● Your objective:
Below are entries; copy exactly, and only, the lines from the one containing "(522, 115) = (182, 233): pink" through their final line, leaving out pictures.

### Exercise data

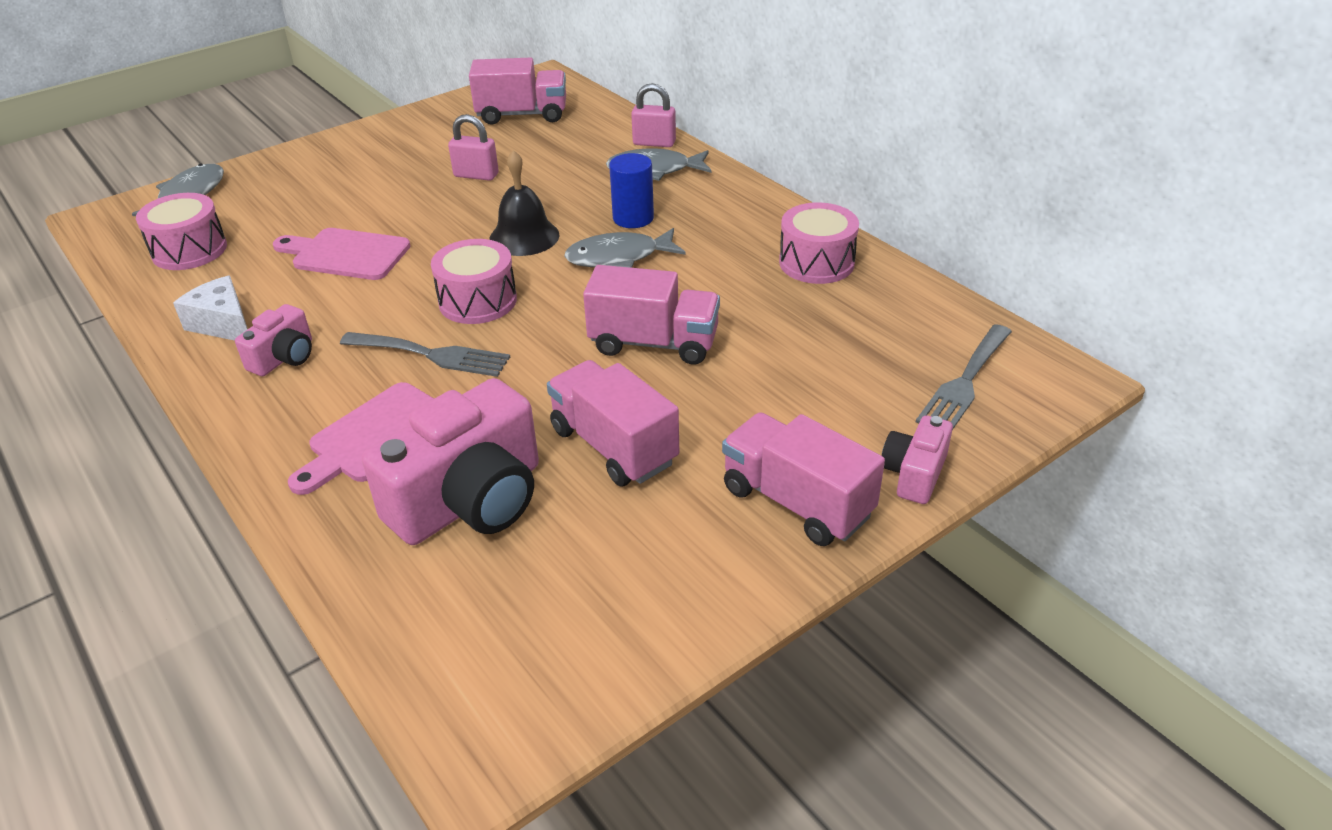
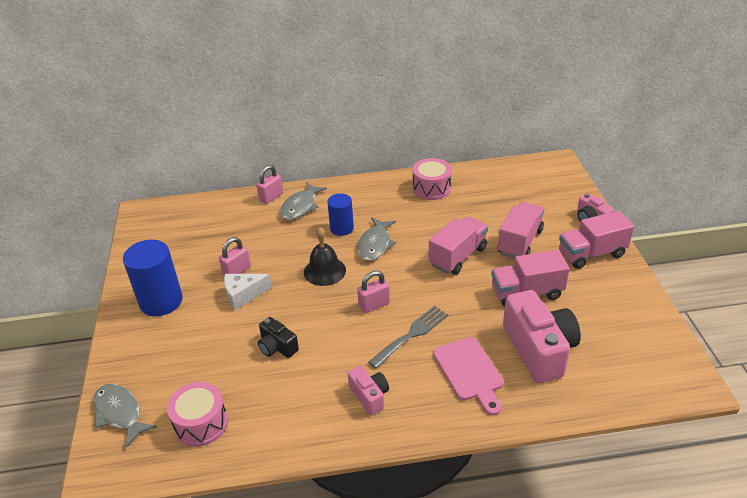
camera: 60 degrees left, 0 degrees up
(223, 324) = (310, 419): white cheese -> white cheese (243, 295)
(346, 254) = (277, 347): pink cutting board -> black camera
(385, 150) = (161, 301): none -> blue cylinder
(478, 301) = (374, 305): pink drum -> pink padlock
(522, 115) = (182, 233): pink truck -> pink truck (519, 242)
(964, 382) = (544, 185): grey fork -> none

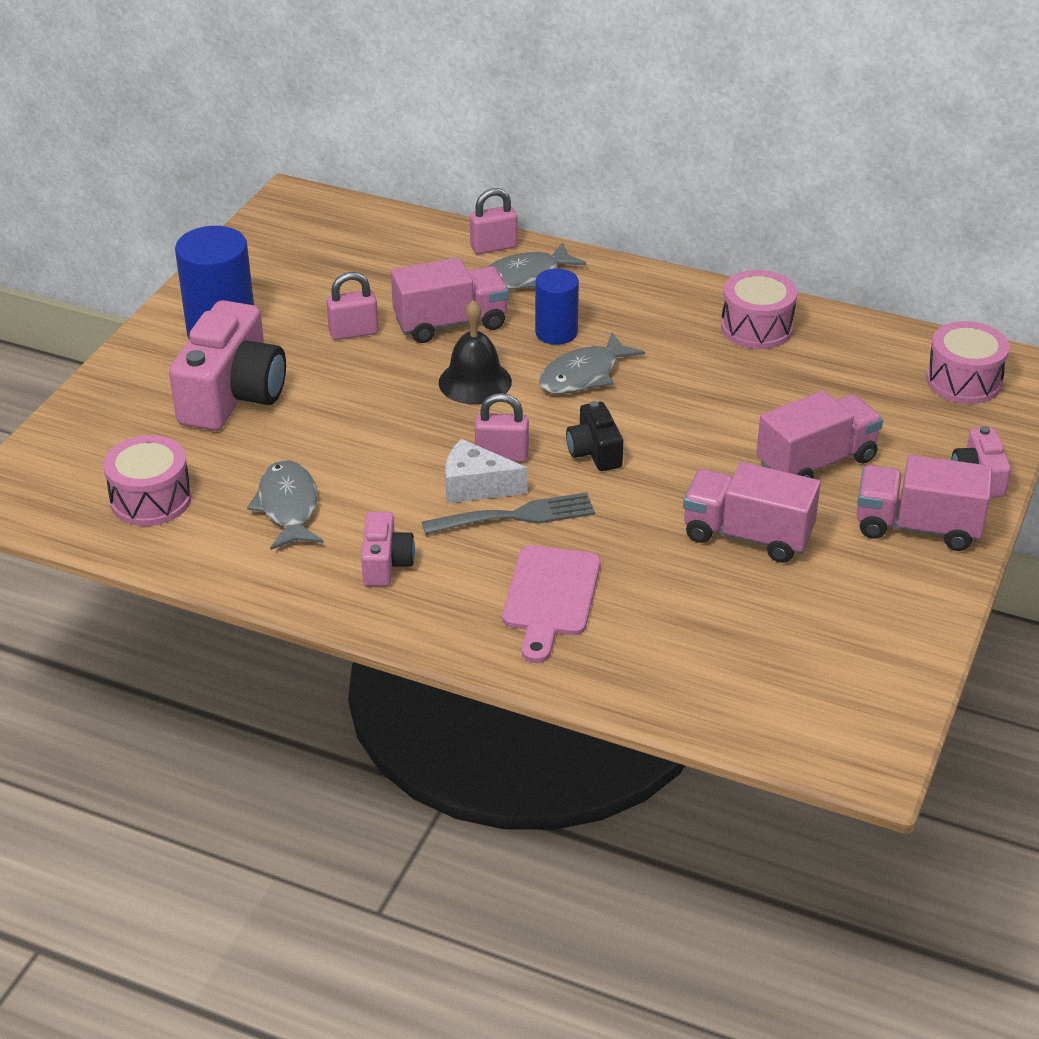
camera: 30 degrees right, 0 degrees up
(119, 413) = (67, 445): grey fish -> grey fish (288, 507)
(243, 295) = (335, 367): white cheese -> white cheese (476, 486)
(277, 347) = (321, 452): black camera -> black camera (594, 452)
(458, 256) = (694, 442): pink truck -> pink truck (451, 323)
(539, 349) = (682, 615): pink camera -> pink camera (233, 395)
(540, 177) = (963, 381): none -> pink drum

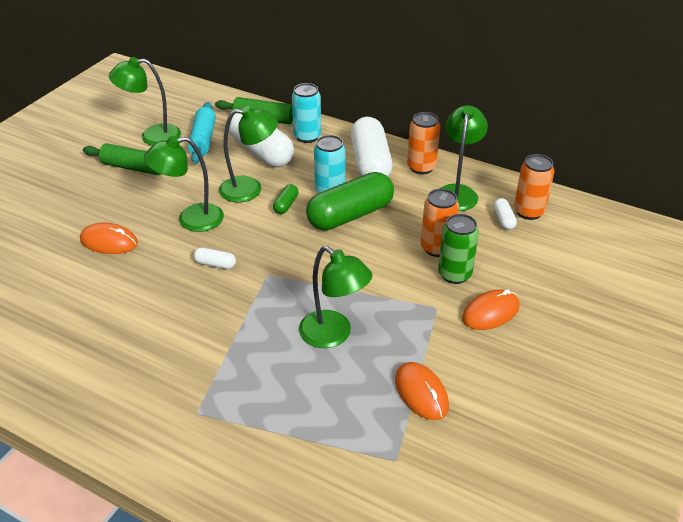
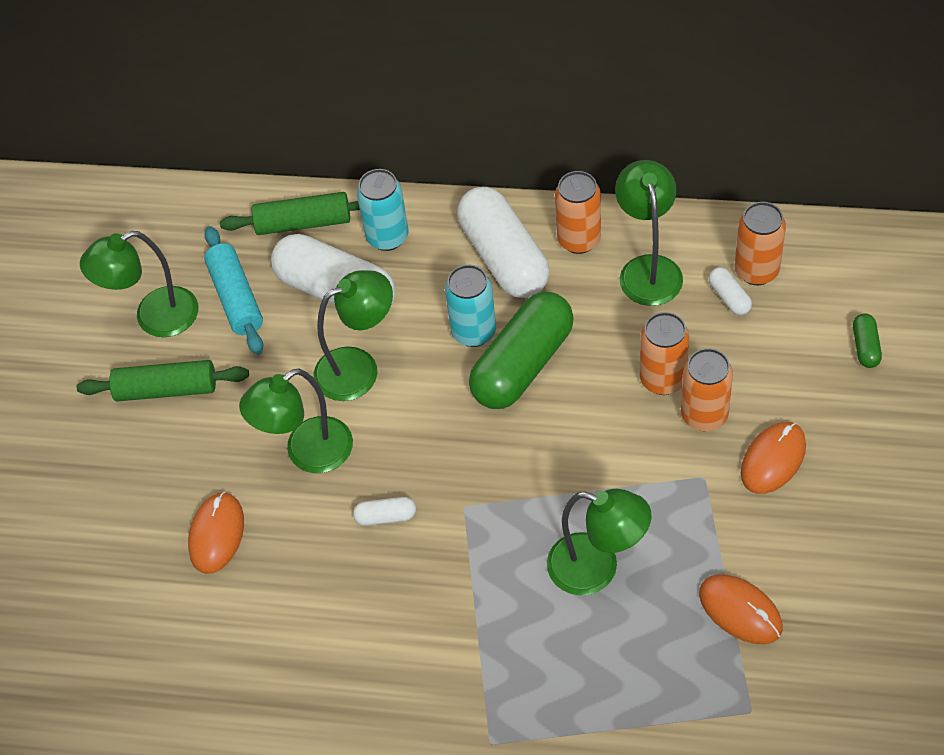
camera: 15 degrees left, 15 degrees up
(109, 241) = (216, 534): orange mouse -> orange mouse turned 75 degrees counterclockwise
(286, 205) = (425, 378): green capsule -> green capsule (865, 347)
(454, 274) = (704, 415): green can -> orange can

######

● Your response:
(522, 115) = (182, 233): pink truck -> pink truck (519, 242)
(964, 382) = (544, 185): grey fork -> none

camera: 30 degrees right, 0 degrees up
(119, 413) = (67, 445): grey fish -> grey fish (288, 507)
(243, 295) = (335, 367): white cheese -> white cheese (476, 486)
(277, 347) = (321, 452): black camera -> black camera (594, 452)
(458, 256) = (694, 442): pink truck -> pink truck (451, 323)
(539, 349) = (682, 615): pink camera -> pink camera (233, 395)
(540, 177) = (963, 381): none -> pink drum

camera: 15 degrees left, 15 degrees up
(109, 241) = (216, 534): orange mouse -> orange mouse turned 75 degrees counterclockwise
(286, 205) = (425, 378): green capsule -> green capsule (865, 347)
(454, 274) = (704, 415): green can -> orange can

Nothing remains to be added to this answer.